> WORK REQUEST
Take each line in the entries below that holds "left" and show it.
==== SOURCE DATA
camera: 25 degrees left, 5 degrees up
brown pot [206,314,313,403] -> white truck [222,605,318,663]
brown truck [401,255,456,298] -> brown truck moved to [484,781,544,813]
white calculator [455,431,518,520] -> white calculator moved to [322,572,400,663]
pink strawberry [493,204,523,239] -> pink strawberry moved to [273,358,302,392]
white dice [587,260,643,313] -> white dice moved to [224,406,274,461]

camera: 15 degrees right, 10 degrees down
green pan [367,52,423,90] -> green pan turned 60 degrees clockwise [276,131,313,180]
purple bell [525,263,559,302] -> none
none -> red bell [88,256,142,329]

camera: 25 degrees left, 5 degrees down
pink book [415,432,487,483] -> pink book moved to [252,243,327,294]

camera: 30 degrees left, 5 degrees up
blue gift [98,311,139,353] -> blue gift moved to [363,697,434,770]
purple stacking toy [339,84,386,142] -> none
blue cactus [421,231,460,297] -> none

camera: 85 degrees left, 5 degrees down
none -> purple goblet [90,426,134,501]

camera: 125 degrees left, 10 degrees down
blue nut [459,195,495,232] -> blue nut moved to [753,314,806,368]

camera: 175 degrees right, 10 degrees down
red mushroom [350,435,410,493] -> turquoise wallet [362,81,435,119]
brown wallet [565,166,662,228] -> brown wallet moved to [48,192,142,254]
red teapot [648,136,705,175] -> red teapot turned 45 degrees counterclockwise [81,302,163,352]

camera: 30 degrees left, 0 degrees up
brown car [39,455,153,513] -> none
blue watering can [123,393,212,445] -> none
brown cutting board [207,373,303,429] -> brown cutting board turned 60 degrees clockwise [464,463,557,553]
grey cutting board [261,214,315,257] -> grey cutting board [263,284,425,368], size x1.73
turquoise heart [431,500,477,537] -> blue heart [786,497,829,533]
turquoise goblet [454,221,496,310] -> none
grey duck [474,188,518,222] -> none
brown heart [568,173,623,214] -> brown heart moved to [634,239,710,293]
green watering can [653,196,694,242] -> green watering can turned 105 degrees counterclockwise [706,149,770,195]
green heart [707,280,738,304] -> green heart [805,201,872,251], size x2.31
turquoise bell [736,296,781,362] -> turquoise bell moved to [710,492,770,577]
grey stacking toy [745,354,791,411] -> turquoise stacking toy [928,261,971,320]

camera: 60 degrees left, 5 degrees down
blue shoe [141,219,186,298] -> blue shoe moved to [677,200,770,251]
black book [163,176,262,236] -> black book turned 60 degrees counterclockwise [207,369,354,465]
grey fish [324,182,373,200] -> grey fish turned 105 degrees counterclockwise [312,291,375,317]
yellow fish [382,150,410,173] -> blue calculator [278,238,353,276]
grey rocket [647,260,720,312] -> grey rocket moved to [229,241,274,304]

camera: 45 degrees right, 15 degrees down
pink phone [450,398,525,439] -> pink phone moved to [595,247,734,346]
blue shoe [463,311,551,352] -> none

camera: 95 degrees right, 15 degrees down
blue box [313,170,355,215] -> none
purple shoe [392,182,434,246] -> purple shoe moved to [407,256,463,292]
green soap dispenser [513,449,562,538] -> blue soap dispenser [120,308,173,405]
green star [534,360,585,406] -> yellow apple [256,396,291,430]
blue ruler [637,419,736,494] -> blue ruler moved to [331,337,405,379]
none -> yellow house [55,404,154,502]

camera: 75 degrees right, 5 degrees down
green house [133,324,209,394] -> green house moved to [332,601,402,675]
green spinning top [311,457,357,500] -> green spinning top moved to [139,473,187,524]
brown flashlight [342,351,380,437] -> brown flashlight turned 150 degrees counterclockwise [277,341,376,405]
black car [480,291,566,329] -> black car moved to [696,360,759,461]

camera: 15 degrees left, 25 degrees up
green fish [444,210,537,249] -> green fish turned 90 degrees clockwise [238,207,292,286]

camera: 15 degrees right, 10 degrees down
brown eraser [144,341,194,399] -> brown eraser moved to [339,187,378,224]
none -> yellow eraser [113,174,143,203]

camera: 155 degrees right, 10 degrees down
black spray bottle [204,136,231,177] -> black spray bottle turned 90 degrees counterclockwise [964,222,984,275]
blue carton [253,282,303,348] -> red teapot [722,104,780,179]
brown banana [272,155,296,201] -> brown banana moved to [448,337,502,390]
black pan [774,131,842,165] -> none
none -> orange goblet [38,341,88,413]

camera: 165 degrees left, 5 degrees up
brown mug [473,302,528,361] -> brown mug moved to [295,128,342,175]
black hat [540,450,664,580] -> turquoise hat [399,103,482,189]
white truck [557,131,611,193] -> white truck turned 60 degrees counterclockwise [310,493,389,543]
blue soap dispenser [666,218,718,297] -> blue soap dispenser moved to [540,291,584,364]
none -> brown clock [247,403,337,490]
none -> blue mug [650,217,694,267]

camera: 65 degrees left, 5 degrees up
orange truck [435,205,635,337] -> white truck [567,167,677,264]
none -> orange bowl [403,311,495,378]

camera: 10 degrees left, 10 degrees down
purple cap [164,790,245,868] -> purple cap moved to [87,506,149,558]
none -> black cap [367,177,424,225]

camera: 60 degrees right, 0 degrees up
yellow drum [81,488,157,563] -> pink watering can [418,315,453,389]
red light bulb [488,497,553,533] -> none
========
> RESPONSE TO THE EXERCISE
camera: 25 degrees left, 5 degrees up
camera: 25 degrees left, 5 degrees down
camera: 30 degrees left, 5 degrees up
camera: 85 degrees left, 5 degrees down
camera: 125 degrees left, 10 degrees down
camera: 30 degrees left, 0 degrees up
camera: 60 degrees left, 5 degrees down
camera: 15 degrees left, 25 degrees up
camera: 165 degrees left, 5 degrees up
camera: 65 degrees left, 5 degrees up
camera: 10 degrees left, 10 degrees down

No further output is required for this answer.